# Task brief
Restate exactly, and only, the lines spanning from the one with "[467,97,492,139]" to the end of the records below.
+++ Records +++
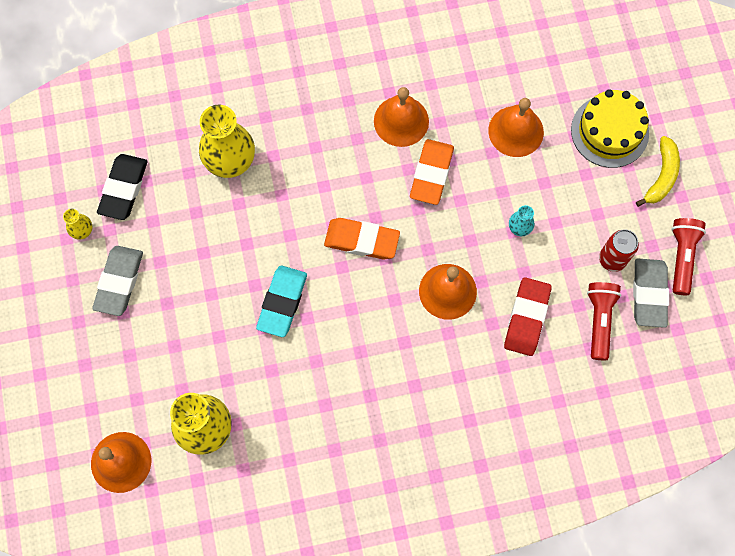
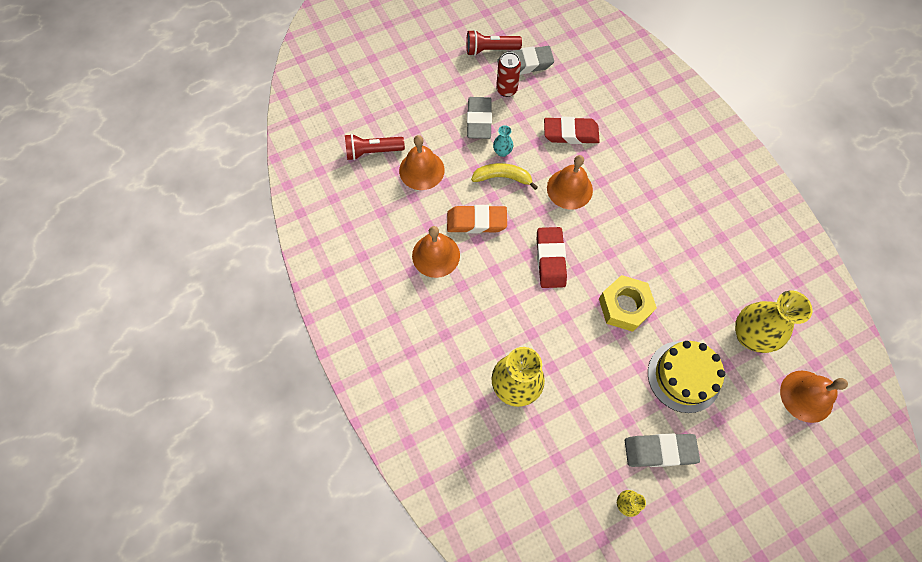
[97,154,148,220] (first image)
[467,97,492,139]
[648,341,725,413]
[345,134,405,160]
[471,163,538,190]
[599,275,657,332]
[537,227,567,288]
+++
# Response
[467,97,492,139]
[648,341,725,413]
[345,134,405,160]
[471,163,538,190]
[599,275,657,332]
[537,227,567,288]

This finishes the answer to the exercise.